The input:
★ ★ ★ ★ ★
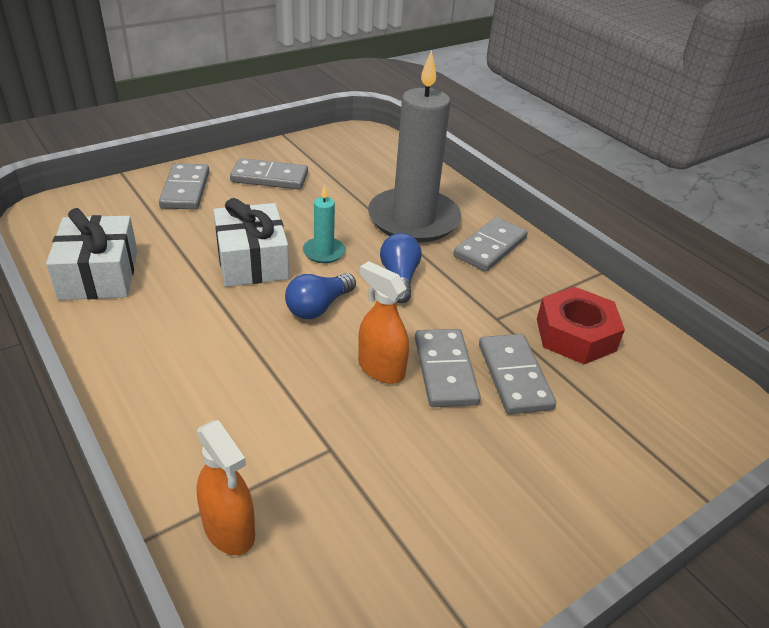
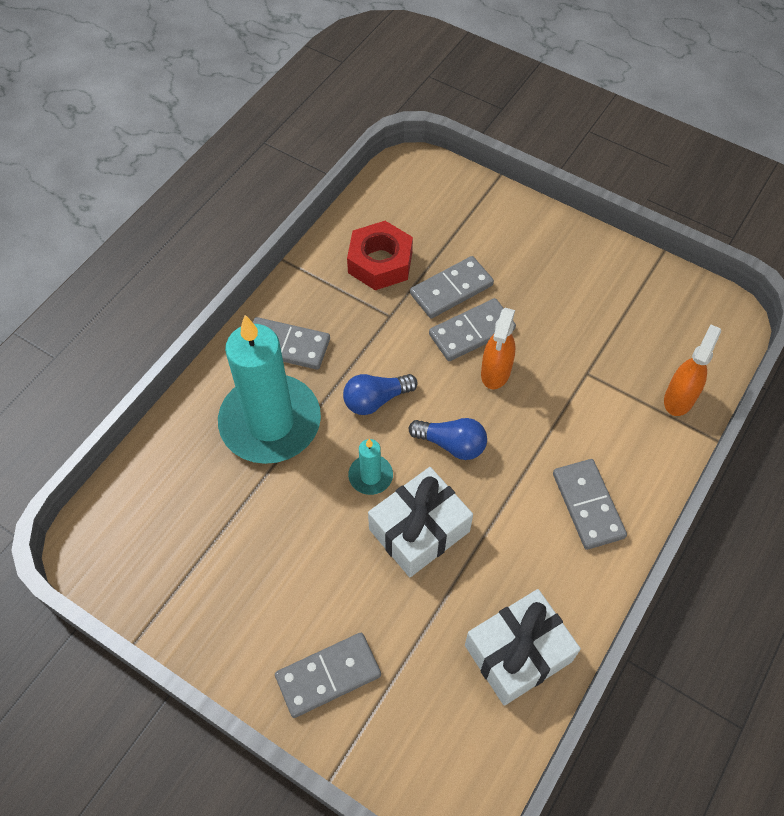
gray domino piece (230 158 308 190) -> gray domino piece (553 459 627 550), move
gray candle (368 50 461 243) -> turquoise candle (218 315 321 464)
★ ★ ★ ★ ★
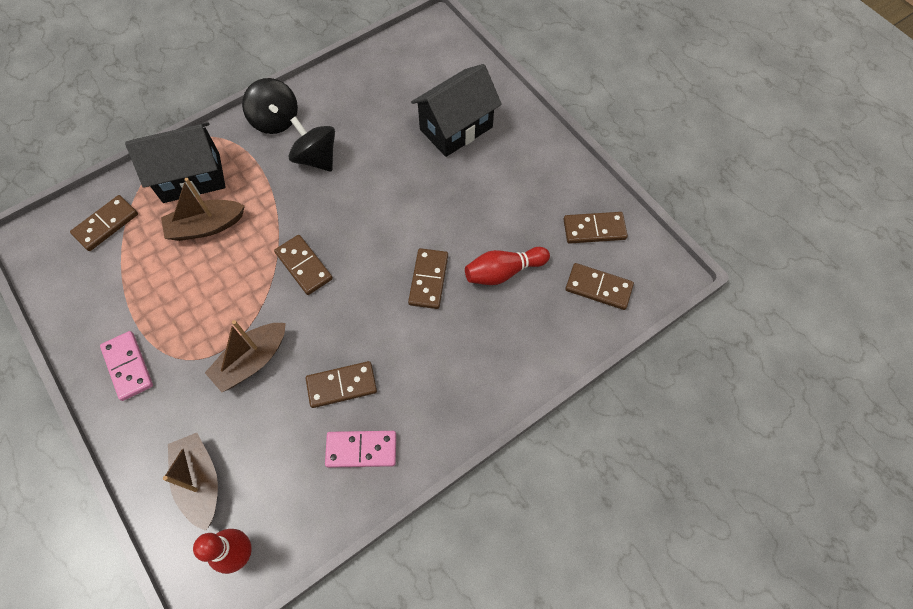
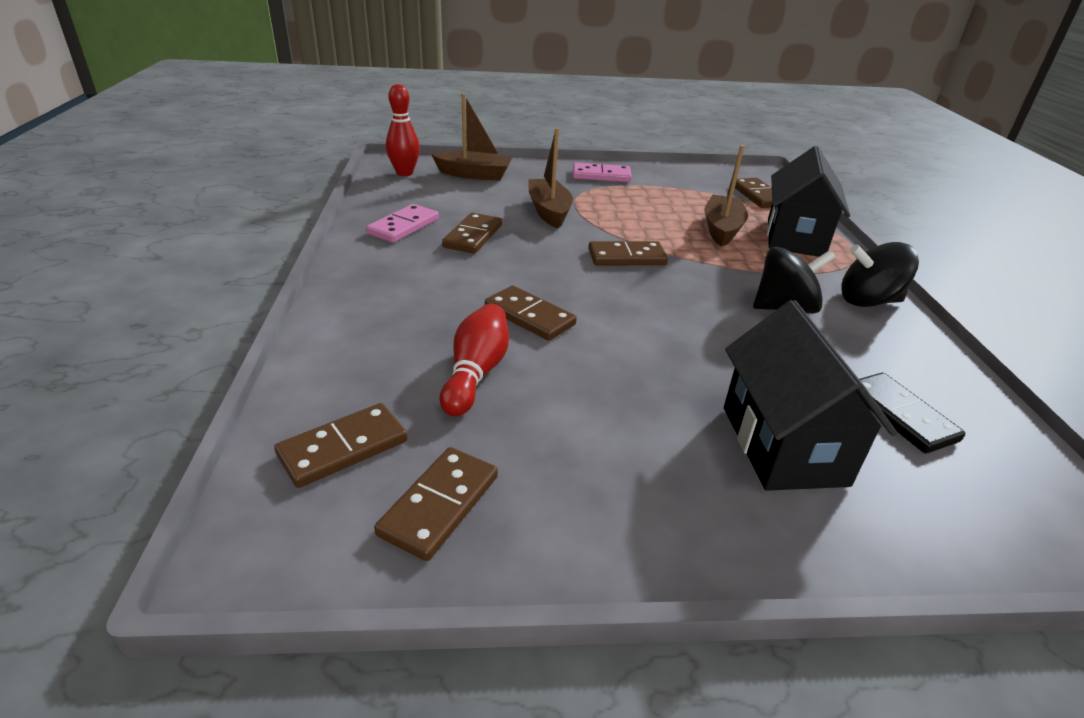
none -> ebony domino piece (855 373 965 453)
★ ★ ★ ★ ★
What you have to do: Above are the entries. Copy exactly the part that opens with the line containing "gray domino piece (230" and closes with the line containing "gray candle (368", and no more.

Answer below:
gray domino piece (230 158 308 190) -> gray domino piece (553 459 627 550), move
gray candle (368 50 461 243) -> turquoise candle (218 315 321 464)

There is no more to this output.